(PROVIDED DATA)
▬▬▬

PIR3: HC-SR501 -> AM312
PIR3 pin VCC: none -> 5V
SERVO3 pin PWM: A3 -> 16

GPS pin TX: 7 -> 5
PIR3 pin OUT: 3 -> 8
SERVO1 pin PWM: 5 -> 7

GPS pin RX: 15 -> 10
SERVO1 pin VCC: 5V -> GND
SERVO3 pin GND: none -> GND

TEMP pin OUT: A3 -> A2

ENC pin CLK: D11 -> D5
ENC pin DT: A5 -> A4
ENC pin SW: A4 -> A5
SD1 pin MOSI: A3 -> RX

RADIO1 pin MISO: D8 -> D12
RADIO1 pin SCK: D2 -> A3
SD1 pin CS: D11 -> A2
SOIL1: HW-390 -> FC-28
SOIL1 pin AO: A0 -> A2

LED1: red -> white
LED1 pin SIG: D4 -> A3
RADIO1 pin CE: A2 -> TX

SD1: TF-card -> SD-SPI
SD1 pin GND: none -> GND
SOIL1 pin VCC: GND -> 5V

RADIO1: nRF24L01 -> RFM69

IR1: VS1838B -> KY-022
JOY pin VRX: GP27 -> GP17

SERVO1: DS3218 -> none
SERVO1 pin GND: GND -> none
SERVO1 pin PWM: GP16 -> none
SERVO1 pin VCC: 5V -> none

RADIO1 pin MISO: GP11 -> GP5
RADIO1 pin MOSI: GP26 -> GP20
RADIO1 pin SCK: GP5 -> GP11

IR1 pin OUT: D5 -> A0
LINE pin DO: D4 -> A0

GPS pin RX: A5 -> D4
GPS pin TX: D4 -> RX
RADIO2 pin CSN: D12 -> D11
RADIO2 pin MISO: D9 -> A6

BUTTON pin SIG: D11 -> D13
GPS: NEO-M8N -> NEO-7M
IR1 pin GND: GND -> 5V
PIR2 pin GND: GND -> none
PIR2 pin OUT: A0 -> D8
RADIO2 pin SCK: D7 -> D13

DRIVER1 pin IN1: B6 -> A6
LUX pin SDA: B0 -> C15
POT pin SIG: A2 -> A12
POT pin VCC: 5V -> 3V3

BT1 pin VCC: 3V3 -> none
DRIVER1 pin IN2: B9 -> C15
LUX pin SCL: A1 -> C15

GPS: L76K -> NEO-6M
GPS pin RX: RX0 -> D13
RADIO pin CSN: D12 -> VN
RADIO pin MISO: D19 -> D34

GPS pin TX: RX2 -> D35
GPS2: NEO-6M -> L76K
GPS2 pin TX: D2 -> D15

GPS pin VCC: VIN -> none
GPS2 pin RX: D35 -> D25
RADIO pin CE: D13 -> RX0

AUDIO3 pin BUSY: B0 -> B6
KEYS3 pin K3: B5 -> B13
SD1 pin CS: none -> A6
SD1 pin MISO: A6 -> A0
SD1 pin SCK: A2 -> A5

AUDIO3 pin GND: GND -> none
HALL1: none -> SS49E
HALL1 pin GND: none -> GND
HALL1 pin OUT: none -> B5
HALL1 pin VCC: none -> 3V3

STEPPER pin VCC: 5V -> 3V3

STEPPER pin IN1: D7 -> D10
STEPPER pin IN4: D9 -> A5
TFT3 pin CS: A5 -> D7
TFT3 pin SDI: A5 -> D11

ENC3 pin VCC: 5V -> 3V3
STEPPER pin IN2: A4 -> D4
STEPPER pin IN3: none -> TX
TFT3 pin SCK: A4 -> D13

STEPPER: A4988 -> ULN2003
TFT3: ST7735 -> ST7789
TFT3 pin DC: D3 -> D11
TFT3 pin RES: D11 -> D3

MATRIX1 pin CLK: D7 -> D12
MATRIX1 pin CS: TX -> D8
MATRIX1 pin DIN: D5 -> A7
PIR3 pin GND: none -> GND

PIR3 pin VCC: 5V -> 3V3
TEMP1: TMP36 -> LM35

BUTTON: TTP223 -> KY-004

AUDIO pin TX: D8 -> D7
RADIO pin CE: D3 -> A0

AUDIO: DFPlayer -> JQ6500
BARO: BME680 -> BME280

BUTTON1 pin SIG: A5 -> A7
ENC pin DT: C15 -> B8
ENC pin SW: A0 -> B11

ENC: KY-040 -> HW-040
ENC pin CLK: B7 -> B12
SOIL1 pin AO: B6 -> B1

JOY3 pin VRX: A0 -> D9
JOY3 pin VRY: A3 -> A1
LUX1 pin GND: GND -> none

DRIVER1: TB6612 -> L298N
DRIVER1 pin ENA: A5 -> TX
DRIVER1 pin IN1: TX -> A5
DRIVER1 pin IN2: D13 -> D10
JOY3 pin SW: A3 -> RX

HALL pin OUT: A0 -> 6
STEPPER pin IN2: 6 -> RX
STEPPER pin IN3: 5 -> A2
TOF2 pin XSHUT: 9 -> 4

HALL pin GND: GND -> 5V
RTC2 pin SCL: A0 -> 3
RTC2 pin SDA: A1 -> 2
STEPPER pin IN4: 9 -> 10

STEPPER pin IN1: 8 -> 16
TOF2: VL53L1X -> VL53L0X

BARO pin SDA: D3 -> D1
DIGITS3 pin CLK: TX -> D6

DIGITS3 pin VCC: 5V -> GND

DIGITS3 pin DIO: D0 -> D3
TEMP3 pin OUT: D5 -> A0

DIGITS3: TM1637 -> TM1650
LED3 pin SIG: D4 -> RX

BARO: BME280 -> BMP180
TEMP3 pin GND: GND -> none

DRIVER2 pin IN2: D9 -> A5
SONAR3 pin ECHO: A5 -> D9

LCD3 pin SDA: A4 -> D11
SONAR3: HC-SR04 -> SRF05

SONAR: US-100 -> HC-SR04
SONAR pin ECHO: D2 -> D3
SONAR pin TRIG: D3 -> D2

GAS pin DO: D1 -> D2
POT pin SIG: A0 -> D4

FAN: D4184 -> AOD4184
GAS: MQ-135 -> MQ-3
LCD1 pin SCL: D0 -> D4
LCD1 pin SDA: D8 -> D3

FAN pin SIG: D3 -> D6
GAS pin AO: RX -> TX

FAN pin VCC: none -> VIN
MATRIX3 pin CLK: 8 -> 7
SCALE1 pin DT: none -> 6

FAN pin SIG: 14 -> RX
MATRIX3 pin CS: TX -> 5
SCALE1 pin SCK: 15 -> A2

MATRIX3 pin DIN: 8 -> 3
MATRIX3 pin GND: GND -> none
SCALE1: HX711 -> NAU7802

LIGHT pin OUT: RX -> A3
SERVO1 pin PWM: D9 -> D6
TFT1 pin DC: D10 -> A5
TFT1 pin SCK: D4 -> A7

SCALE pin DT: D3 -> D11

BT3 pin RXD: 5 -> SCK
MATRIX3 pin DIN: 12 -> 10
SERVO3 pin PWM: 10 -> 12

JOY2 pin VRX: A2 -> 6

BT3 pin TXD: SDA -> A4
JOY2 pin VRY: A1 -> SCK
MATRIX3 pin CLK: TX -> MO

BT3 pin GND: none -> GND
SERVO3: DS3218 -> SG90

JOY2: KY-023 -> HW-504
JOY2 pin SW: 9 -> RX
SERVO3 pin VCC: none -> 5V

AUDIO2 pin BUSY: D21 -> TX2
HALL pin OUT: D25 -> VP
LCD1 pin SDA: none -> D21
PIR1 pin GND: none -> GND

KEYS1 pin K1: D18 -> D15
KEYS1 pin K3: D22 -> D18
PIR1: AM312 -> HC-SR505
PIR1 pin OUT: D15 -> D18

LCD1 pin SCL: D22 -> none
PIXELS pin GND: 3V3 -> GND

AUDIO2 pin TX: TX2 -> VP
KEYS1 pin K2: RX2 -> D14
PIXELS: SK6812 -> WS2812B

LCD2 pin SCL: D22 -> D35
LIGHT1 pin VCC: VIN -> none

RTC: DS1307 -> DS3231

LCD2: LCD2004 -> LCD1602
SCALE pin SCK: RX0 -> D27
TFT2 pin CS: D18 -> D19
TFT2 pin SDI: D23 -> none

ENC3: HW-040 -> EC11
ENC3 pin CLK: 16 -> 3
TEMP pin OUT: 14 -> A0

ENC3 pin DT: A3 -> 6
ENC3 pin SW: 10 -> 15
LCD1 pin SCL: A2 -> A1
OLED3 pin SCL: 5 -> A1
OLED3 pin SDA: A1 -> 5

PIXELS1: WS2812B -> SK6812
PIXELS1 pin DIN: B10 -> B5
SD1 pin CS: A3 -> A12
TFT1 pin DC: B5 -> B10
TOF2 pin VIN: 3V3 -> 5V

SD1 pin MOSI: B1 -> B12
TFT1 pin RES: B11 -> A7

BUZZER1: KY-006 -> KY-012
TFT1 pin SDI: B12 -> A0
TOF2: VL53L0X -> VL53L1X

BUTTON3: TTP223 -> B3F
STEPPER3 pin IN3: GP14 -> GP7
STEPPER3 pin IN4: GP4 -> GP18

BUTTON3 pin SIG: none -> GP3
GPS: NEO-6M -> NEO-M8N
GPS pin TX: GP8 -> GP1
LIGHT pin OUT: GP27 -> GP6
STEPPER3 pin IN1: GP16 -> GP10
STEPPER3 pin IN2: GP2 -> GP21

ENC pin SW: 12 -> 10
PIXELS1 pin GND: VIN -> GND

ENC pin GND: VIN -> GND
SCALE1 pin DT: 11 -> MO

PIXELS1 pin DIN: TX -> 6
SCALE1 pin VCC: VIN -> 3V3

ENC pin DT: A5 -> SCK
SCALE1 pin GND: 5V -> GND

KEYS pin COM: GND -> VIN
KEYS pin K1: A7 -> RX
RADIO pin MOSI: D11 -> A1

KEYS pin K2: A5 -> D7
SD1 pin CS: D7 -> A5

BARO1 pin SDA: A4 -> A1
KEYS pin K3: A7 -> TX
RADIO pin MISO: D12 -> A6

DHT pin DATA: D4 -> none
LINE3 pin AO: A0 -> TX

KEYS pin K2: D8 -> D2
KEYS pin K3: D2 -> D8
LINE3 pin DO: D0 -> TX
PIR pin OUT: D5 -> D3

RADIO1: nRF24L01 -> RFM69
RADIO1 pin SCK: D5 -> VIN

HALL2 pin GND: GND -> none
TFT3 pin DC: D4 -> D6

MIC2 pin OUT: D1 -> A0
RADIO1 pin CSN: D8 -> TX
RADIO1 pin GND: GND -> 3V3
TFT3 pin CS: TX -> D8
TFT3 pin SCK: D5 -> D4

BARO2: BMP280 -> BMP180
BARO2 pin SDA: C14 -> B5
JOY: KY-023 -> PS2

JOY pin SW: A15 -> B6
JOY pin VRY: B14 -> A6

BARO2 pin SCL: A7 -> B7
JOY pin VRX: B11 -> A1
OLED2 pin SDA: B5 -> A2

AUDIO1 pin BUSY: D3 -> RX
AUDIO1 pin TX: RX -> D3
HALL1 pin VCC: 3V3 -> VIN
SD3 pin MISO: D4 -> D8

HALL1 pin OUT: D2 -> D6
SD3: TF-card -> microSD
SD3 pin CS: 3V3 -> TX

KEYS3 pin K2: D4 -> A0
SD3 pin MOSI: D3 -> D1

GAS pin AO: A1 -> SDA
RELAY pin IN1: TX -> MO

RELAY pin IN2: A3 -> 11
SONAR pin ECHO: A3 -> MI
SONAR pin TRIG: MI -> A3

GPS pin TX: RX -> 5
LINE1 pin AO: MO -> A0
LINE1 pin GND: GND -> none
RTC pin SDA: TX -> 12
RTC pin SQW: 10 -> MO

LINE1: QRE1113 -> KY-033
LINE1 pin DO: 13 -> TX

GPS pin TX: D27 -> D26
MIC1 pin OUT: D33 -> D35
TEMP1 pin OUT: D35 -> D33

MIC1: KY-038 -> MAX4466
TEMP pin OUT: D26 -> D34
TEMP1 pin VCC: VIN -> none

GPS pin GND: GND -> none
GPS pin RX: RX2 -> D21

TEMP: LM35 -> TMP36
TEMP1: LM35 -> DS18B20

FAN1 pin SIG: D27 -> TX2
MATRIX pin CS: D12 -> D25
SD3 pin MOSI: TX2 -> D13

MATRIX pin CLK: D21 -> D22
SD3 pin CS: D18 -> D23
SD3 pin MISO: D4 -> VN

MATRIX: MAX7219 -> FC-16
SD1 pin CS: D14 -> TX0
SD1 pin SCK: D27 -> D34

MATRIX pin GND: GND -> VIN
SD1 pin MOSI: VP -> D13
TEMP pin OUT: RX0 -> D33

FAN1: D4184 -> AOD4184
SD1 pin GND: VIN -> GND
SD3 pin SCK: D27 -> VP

▬▬▬

(EXERCISE BRIEF) An exact, complete copy of the lines above from the one with "GPS: L76K -> NEO-6M" through the one with "STEPPER pin IN2: A4 -> D4" is the whole answer.

(TASK RESULT)
GPS: L76K -> NEO-6M
GPS pin RX: RX0 -> D13
RADIO pin CSN: D12 -> VN
RADIO pin MISO: D19 -> D34

GPS pin TX: RX2 -> D35
GPS2: NEO-6M -> L76K
GPS2 pin TX: D2 -> D15

GPS pin VCC: VIN -> none
GPS2 pin RX: D35 -> D25
RADIO pin CE: D13 -> RX0

AUDIO3 pin BUSY: B0 -> B6
KEYS3 pin K3: B5 -> B13
SD1 pin CS: none -> A6
SD1 pin MISO: A6 -> A0
SD1 pin SCK: A2 -> A5

AUDIO3 pin GND: GND -> none
HALL1: none -> SS49E
HALL1 pin GND: none -> GND
HALL1 pin OUT: none -> B5
HALL1 pin VCC: none -> 3V3

STEPPER pin VCC: 5V -> 3V3

STEPPER pin IN1: D7 -> D10
STEPPER pin IN4: D9 -> A5
TFT3 pin CS: A5 -> D7
TFT3 pin SDI: A5 -> D11

ENC3 pin VCC: 5V -> 3V3
STEPPER pin IN2: A4 -> D4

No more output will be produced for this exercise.